## Records provided
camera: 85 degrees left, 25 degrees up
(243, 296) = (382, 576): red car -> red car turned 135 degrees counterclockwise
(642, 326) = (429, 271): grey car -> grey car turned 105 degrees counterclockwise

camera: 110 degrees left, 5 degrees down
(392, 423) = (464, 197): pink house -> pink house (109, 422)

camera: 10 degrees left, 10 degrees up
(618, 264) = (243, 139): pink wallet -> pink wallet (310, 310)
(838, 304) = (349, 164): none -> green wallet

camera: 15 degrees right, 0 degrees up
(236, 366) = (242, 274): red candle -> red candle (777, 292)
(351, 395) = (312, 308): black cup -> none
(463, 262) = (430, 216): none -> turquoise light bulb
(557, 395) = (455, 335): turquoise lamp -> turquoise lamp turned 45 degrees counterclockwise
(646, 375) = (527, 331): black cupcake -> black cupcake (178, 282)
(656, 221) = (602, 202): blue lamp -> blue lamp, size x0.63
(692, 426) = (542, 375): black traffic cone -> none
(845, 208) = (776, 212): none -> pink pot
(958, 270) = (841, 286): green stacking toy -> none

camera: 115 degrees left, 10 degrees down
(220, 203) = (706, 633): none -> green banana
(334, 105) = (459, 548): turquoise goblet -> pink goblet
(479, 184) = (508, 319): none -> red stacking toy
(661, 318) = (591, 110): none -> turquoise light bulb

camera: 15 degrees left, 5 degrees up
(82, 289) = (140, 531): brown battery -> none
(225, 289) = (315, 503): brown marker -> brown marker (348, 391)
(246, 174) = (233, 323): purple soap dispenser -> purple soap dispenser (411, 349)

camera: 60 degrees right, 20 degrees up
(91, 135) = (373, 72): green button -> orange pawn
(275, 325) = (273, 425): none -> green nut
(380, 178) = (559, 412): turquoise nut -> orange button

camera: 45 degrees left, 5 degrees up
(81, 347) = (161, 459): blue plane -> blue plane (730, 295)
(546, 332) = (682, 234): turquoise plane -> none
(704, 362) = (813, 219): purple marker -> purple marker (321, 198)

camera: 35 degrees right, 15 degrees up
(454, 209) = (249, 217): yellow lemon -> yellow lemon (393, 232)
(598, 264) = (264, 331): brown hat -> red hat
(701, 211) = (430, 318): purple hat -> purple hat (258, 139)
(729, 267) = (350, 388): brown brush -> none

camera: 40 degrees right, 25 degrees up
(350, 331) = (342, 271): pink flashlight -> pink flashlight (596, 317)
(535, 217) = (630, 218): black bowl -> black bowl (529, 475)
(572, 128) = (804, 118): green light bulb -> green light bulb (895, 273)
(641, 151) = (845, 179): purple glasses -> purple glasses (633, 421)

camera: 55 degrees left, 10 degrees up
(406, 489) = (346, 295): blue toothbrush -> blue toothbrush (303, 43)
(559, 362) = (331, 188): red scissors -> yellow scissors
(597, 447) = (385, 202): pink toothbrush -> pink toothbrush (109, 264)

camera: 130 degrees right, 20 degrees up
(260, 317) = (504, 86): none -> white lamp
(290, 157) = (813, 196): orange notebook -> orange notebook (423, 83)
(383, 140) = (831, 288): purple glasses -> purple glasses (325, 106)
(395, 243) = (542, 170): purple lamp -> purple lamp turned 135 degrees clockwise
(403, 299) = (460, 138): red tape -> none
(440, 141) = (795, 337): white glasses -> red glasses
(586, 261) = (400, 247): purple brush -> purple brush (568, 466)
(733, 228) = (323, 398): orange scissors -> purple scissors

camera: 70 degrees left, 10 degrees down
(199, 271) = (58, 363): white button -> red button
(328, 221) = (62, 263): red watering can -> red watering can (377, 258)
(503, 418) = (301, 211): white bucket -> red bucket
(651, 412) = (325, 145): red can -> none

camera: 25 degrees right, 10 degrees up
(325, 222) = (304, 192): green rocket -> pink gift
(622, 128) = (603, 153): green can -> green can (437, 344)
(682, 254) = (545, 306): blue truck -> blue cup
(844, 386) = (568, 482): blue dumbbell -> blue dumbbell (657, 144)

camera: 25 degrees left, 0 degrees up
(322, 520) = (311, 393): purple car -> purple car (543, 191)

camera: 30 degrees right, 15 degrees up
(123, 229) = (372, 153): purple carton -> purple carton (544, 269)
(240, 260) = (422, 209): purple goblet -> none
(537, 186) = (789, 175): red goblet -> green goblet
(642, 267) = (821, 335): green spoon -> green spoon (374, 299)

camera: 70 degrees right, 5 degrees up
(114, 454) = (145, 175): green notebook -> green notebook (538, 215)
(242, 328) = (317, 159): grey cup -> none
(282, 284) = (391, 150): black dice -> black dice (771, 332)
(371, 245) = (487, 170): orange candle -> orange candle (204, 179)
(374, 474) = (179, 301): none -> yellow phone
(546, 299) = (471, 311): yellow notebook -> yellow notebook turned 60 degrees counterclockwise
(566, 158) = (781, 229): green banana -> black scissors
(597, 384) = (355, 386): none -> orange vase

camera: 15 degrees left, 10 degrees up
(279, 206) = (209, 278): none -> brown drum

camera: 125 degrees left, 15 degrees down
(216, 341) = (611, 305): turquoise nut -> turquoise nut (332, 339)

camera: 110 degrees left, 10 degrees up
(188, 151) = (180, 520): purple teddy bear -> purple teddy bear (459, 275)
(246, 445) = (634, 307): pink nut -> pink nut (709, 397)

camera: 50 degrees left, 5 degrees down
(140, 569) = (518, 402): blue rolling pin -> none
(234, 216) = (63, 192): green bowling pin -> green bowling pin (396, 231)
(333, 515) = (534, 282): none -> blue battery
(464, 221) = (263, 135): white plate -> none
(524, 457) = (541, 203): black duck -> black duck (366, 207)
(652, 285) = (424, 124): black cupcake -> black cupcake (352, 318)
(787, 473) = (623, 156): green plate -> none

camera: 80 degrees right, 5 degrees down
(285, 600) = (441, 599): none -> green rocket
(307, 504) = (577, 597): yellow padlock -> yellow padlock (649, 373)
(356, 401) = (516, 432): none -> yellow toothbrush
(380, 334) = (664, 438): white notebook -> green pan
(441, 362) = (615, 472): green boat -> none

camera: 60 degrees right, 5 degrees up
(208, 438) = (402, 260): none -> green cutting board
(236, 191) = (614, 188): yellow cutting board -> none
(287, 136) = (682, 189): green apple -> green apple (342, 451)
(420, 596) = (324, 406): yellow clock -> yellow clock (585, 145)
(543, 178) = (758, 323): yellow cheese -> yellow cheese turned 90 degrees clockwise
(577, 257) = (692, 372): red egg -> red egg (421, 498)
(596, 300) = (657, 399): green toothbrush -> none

## Description of the task
Produce an exact copy of every entry above.

## Result of this exercise
camera: 85 degrees left, 25 degrees up
(243, 296) = (382, 576): red car -> red car turned 135 degrees counterclockwise
(642, 326) = (429, 271): grey car -> grey car turned 105 degrees counterclockwise

camera: 110 degrees left, 5 degrees down
(392, 423) = (464, 197): pink house -> pink house (109, 422)

camera: 10 degrees left, 10 degrees up
(618, 264) = (243, 139): pink wallet -> pink wallet (310, 310)
(838, 304) = (349, 164): none -> green wallet

camera: 15 degrees right, 0 degrees up
(236, 366) = (242, 274): red candle -> red candle (777, 292)
(351, 395) = (312, 308): black cup -> none
(463, 262) = (430, 216): none -> turquoise light bulb
(557, 395) = (455, 335): turquoise lamp -> turquoise lamp turned 45 degrees counterclockwise
(646, 375) = (527, 331): black cupcake -> black cupcake (178, 282)
(656, 221) = (602, 202): blue lamp -> blue lamp, size x0.63
(692, 426) = (542, 375): black traffic cone -> none
(845, 208) = (776, 212): none -> pink pot
(958, 270) = (841, 286): green stacking toy -> none

camera: 115 degrees left, 10 degrees down
(220, 203) = (706, 633): none -> green banana
(334, 105) = (459, 548): turquoise goblet -> pink goblet
(479, 184) = (508, 319): none -> red stacking toy
(661, 318) = (591, 110): none -> turquoise light bulb

camera: 15 degrees left, 5 degrees up
(82, 289) = (140, 531): brown battery -> none
(225, 289) = (315, 503): brown marker -> brown marker (348, 391)
(246, 174) = (233, 323): purple soap dispenser -> purple soap dispenser (411, 349)

camera: 60 degrees right, 20 degrees up
(91, 135) = (373, 72): green button -> orange pawn
(275, 325) = (273, 425): none -> green nut
(380, 178) = (559, 412): turquoise nut -> orange button

camera: 45 degrees left, 5 degrees up
(81, 347) = (161, 459): blue plane -> blue plane (730, 295)
(546, 332) = (682, 234): turquoise plane -> none
(704, 362) = (813, 219): purple marker -> purple marker (321, 198)

camera: 35 degrees right, 15 degrees up
(454, 209) = (249, 217): yellow lemon -> yellow lemon (393, 232)
(598, 264) = (264, 331): brown hat -> red hat
(701, 211) = (430, 318): purple hat -> purple hat (258, 139)
(729, 267) = (350, 388): brown brush -> none

camera: 40 degrees right, 25 degrees up
(350, 331) = (342, 271): pink flashlight -> pink flashlight (596, 317)
(535, 217) = (630, 218): black bowl -> black bowl (529, 475)
(572, 128) = (804, 118): green light bulb -> green light bulb (895, 273)
(641, 151) = (845, 179): purple glasses -> purple glasses (633, 421)

camera: 55 degrees left, 10 degrees up
(406, 489) = (346, 295): blue toothbrush -> blue toothbrush (303, 43)
(559, 362) = (331, 188): red scissors -> yellow scissors
(597, 447) = (385, 202): pink toothbrush -> pink toothbrush (109, 264)

camera: 130 degrees right, 20 degrees up
(260, 317) = (504, 86): none -> white lamp
(290, 157) = (813, 196): orange notebook -> orange notebook (423, 83)
(383, 140) = (831, 288): purple glasses -> purple glasses (325, 106)
(395, 243) = (542, 170): purple lamp -> purple lamp turned 135 degrees clockwise
(403, 299) = (460, 138): red tape -> none
(440, 141) = (795, 337): white glasses -> red glasses
(586, 261) = (400, 247): purple brush -> purple brush (568, 466)
(733, 228) = (323, 398): orange scissors -> purple scissors

camera: 70 degrees left, 10 degrees down
(199, 271) = (58, 363): white button -> red button
(328, 221) = (62, 263): red watering can -> red watering can (377, 258)
(503, 418) = (301, 211): white bucket -> red bucket
(651, 412) = (325, 145): red can -> none

camera: 25 degrees right, 10 degrees up
(325, 222) = (304, 192): green rocket -> pink gift
(622, 128) = (603, 153): green can -> green can (437, 344)
(682, 254) = (545, 306): blue truck -> blue cup
(844, 386) = (568, 482): blue dumbbell -> blue dumbbell (657, 144)

camera: 25 degrees left, 0 degrees up
(322, 520) = (311, 393): purple car -> purple car (543, 191)

camera: 30 degrees right, 15 degrees up
(123, 229) = (372, 153): purple carton -> purple carton (544, 269)
(240, 260) = (422, 209): purple goblet -> none
(537, 186) = (789, 175): red goblet -> green goblet
(642, 267) = (821, 335): green spoon -> green spoon (374, 299)

camera: 70 degrees right, 5 degrees up
(114, 454) = (145, 175): green notebook -> green notebook (538, 215)
(242, 328) = (317, 159): grey cup -> none
(282, 284) = (391, 150): black dice -> black dice (771, 332)
(371, 245) = (487, 170): orange candle -> orange candle (204, 179)
(374, 474) = (179, 301): none -> yellow phone
(546, 299) = (471, 311): yellow notebook -> yellow notebook turned 60 degrees counterclockwise
(566, 158) = (781, 229): green banana -> black scissors
(597, 384) = (355, 386): none -> orange vase

camera: 15 degrees left, 10 degrees up
(279, 206) = (209, 278): none -> brown drum

camera: 125 degrees left, 15 degrees down
(216, 341) = (611, 305): turquoise nut -> turquoise nut (332, 339)

camera: 110 degrees left, 10 degrees up
(188, 151) = (180, 520): purple teddy bear -> purple teddy bear (459, 275)
(246, 445) = (634, 307): pink nut -> pink nut (709, 397)

camera: 50 degrees left, 5 degrees down
(140, 569) = (518, 402): blue rolling pin -> none
(234, 216) = (63, 192): green bowling pin -> green bowling pin (396, 231)
(333, 515) = (534, 282): none -> blue battery
(464, 221) = (263, 135): white plate -> none
(524, 457) = (541, 203): black duck -> black duck (366, 207)
(652, 285) = (424, 124): black cupcake -> black cupcake (352, 318)
(787, 473) = (623, 156): green plate -> none

camera: 80 degrees right, 5 degrees down
(285, 600) = (441, 599): none -> green rocket
(307, 504) = (577, 597): yellow padlock -> yellow padlock (649, 373)
(356, 401) = (516, 432): none -> yellow toothbrush
(380, 334) = (664, 438): white notebook -> green pan
(441, 362) = (615, 472): green boat -> none

camera: 60 degrees right, 5 degrees up
(208, 438) = (402, 260): none -> green cutting board
(236, 191) = (614, 188): yellow cutting board -> none
(287, 136) = (682, 189): green apple -> green apple (342, 451)
(420, 596) = (324, 406): yellow clock -> yellow clock (585, 145)
(543, 178) = (758, 323): yellow cheese -> yellow cheese turned 90 degrees clockwise
(577, 257) = (692, 372): red egg -> red egg (421, 498)
(596, 300) = (657, 399): green toothbrush -> none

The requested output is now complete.